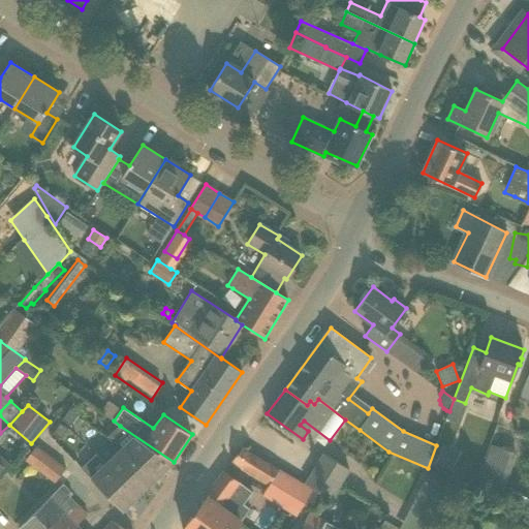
[(78,414),(70,409),(63,419),(70,425),(78,414)]
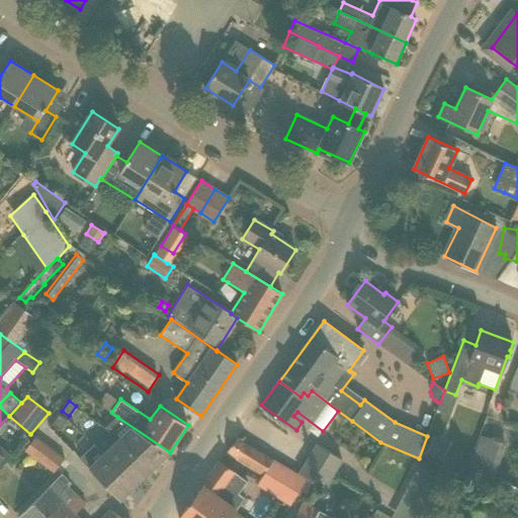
[(61,429),(67,420),(59,414),(52,424),(61,429)]
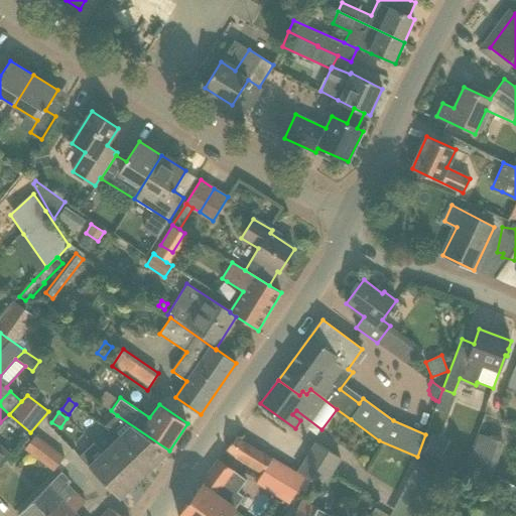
[(0,465),(30,432),(9,414),(0,422),(0,465)]
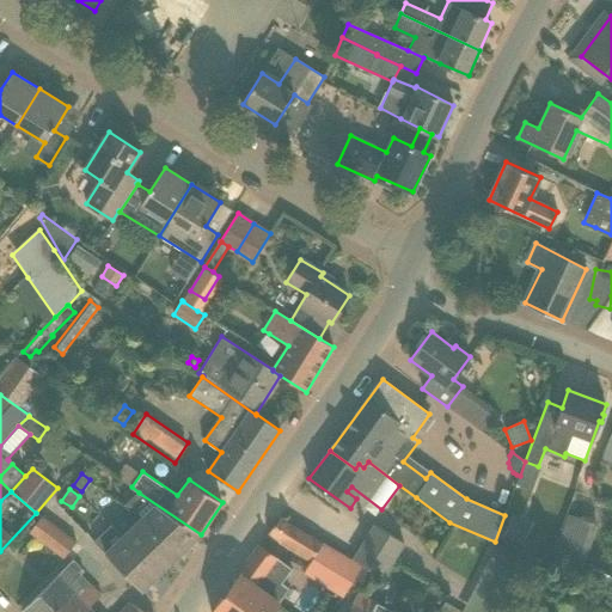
[(126,506),(141,516),(140,518),(178,557),(201,534),(139,493),(126,506)]
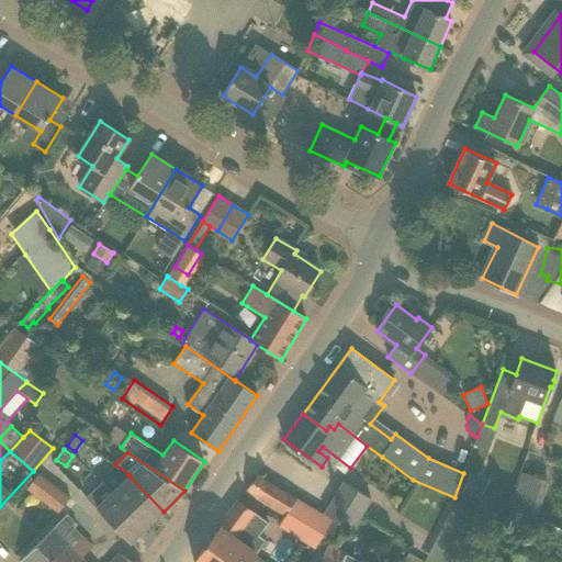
[(521,472),(506,516),(535,526),(549,482),(521,472)]
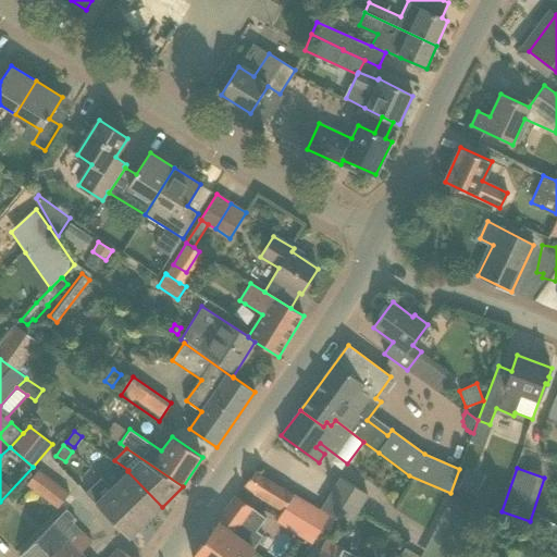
[(468,469),(458,487),(475,495),(484,478),(468,469)]
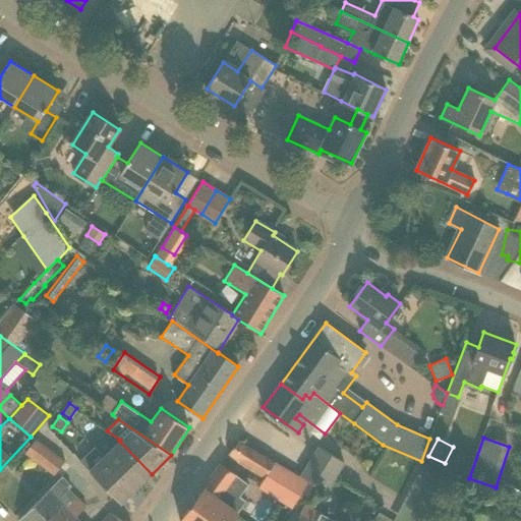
[(65,461),(36,440),(25,453),(54,475),(65,461)]
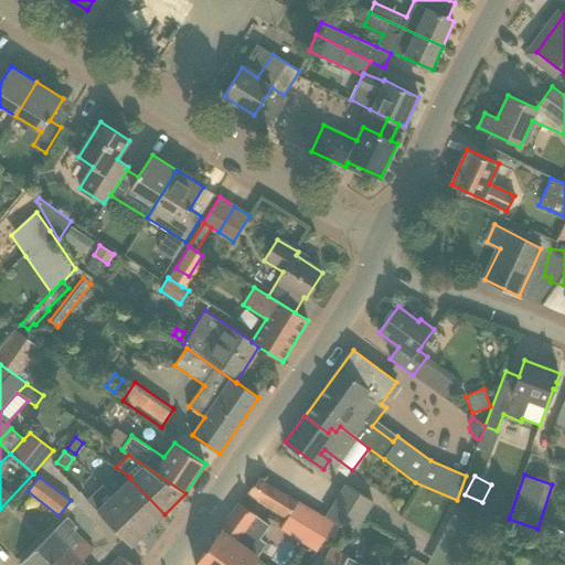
[(287,520),(281,529),(308,545),(306,550),(315,554),(324,537),(334,523),(298,502),(259,477),(248,492),(287,520)]
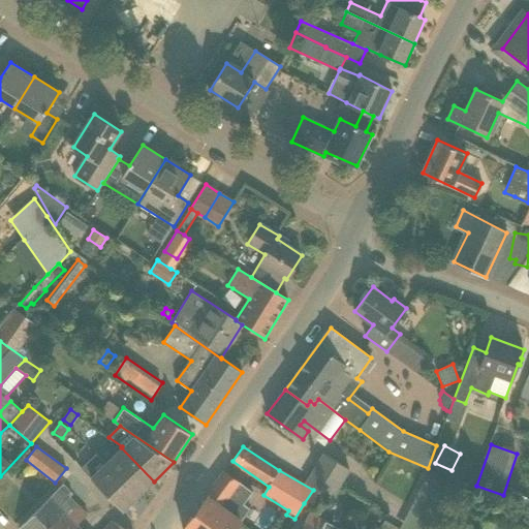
[(138,496),(154,481),(121,447),(105,462),(110,465),(138,496)]
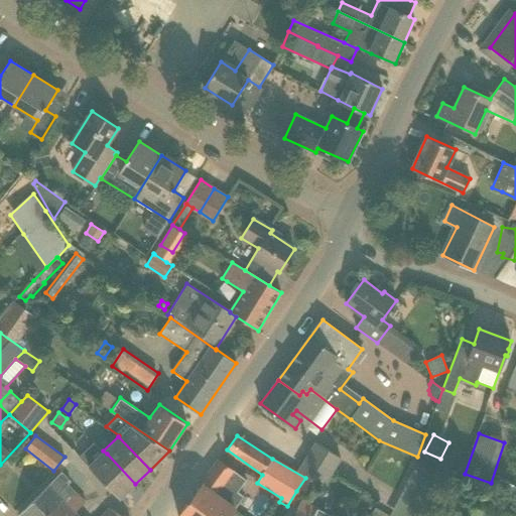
[(315,444),(299,472),(325,488),(342,460),(315,444)]
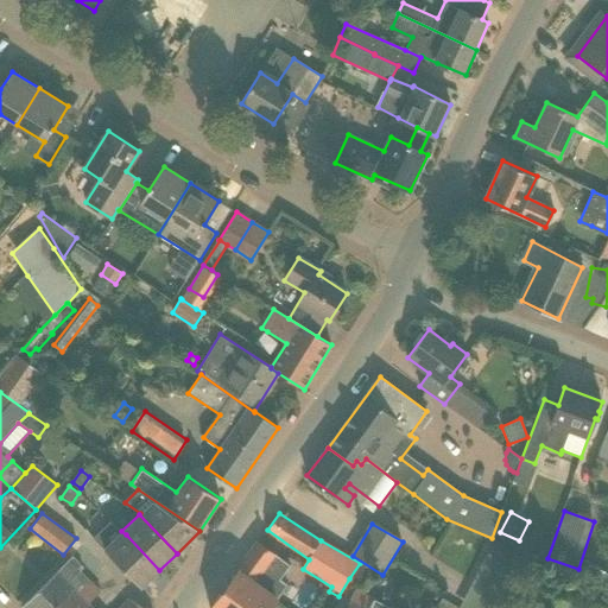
[(103,548),(141,587),(159,570),(126,534),(121,531),(103,548)]
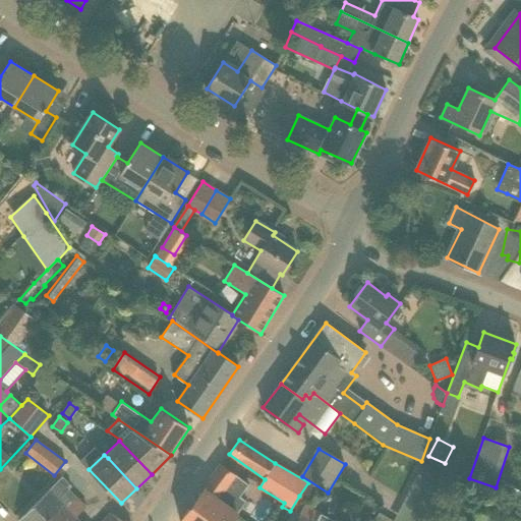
[(244,480),(222,464),(192,505),(204,513),(207,510),(221,520),(230,508),(237,514),(243,505),(233,498),(241,493),(243,487),(244,480)]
☆ ☆ ☆
Work required :: Each entry above should be restated word for word, though no picture may appear in the copy.

The answer ::
[(78,414),(70,409),(63,419),(70,425),(78,414)]
[(61,429),(67,420),(59,414),(52,424),(61,429)]
[(0,465),(30,432),(9,414),(0,422),(0,465)]
[(126,506),(141,516),(140,518),(178,557),(201,534),(139,493),(126,506)]
[(521,472),(506,516),(535,526),(549,482),(521,472)]
[(468,469),(458,487),(475,495),(484,478),(468,469)]
[(65,461),(36,440),(25,453),(54,475),(65,461)]
[(287,520),(281,529),(308,545),(306,550),(315,554),(324,537),(334,523),(298,502),(259,477),(248,492),(287,520)]
[(138,496),(154,481),(121,447),(105,462),(110,465),(138,496)]
[(315,444),(299,472),(325,488),(342,460),(315,444)]
[(103,548),(141,587),(159,570),(126,534),(121,531),(103,548)]
[(244,480),(222,464),(192,505),(204,513),(207,510),(221,520),(230,508),(237,514),(243,505),(233,498),(241,493),(243,487),(244,480)]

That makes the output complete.